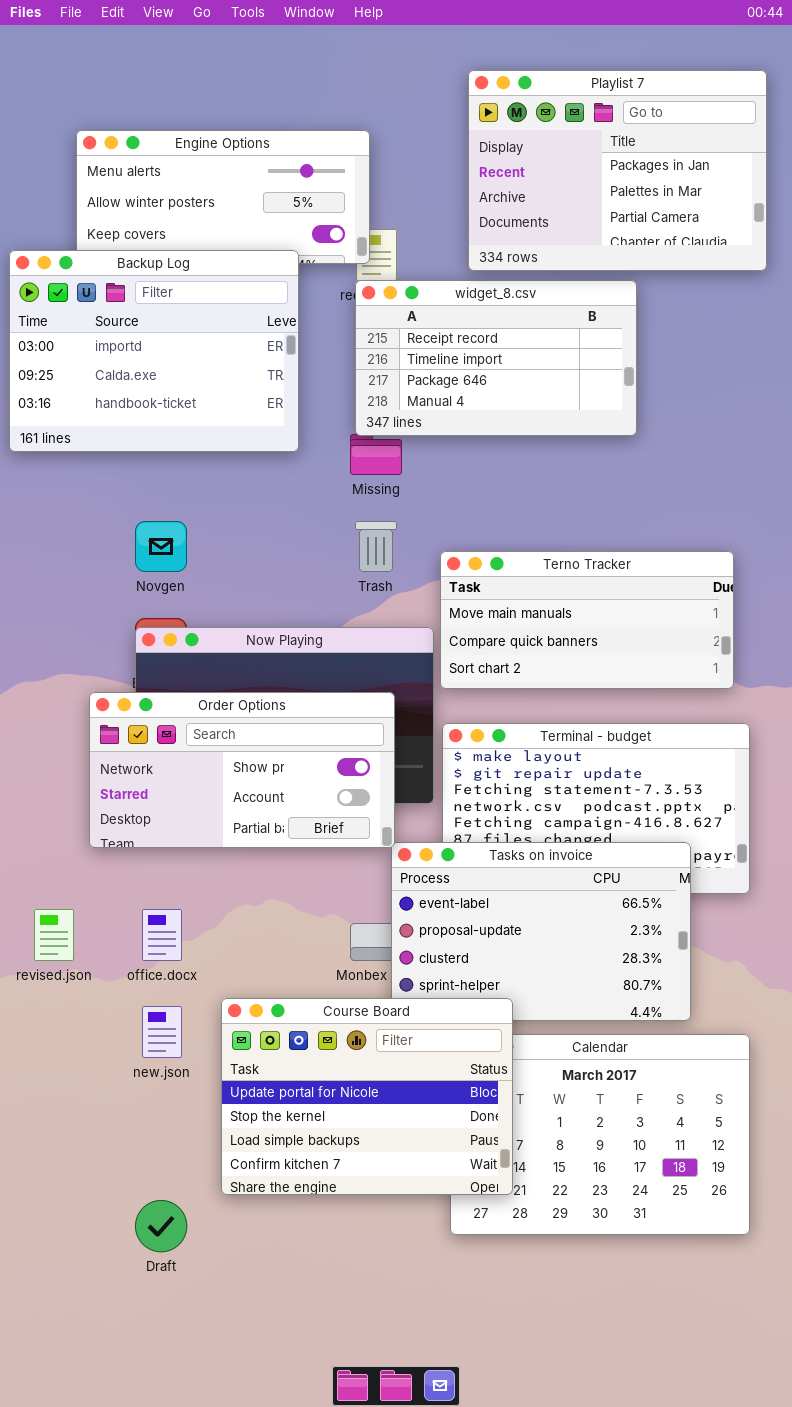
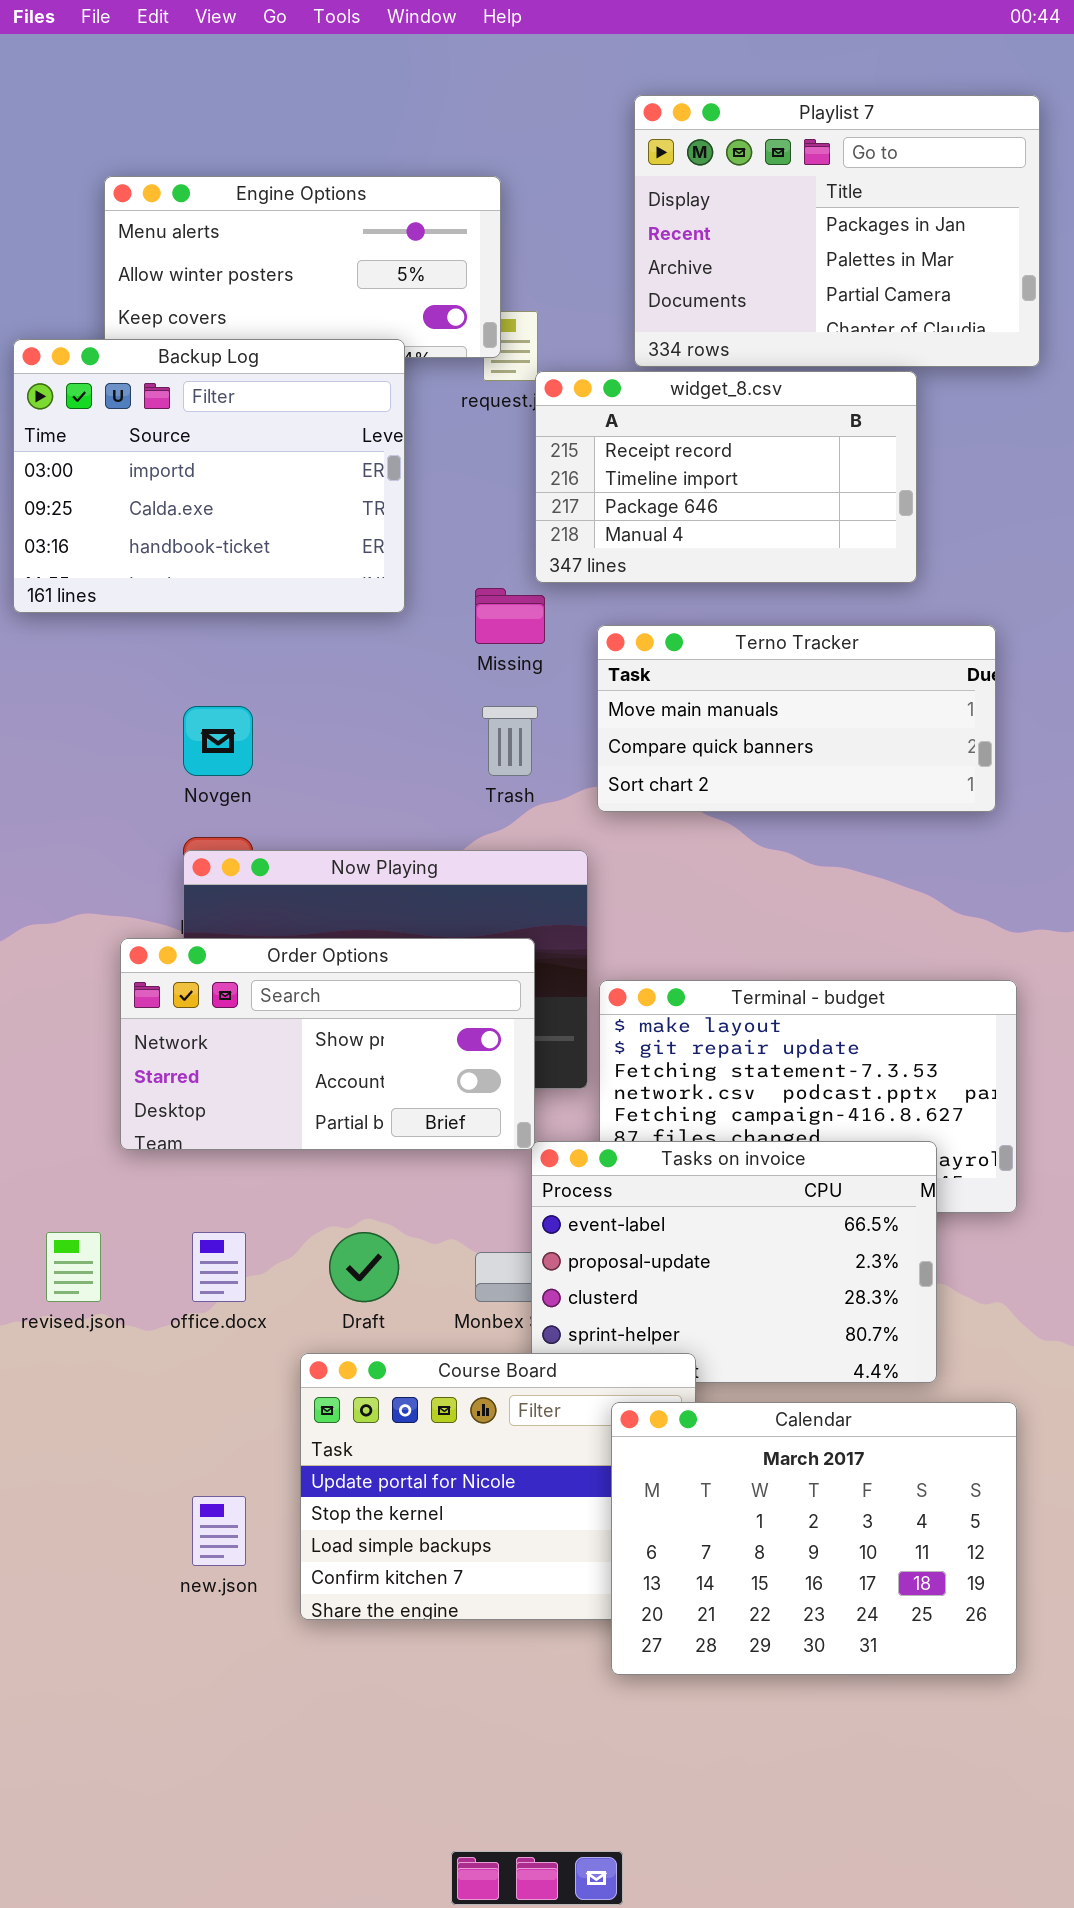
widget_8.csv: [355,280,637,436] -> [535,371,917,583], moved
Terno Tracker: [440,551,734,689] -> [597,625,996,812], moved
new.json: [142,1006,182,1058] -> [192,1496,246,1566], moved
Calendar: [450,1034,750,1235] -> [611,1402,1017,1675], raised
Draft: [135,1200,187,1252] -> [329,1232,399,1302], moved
-*-
The task: Go through the records above and, whenever a line includes the word "moved", copy it.

Task output:
widget_8.csv: [355,280,637,436] -> [535,371,917,583], moved
Terno Tracker: [440,551,734,689] -> [597,625,996,812], moved
new.json: [142,1006,182,1058] -> [192,1496,246,1566], moved
Draft: [135,1200,187,1252] -> [329,1232,399,1302], moved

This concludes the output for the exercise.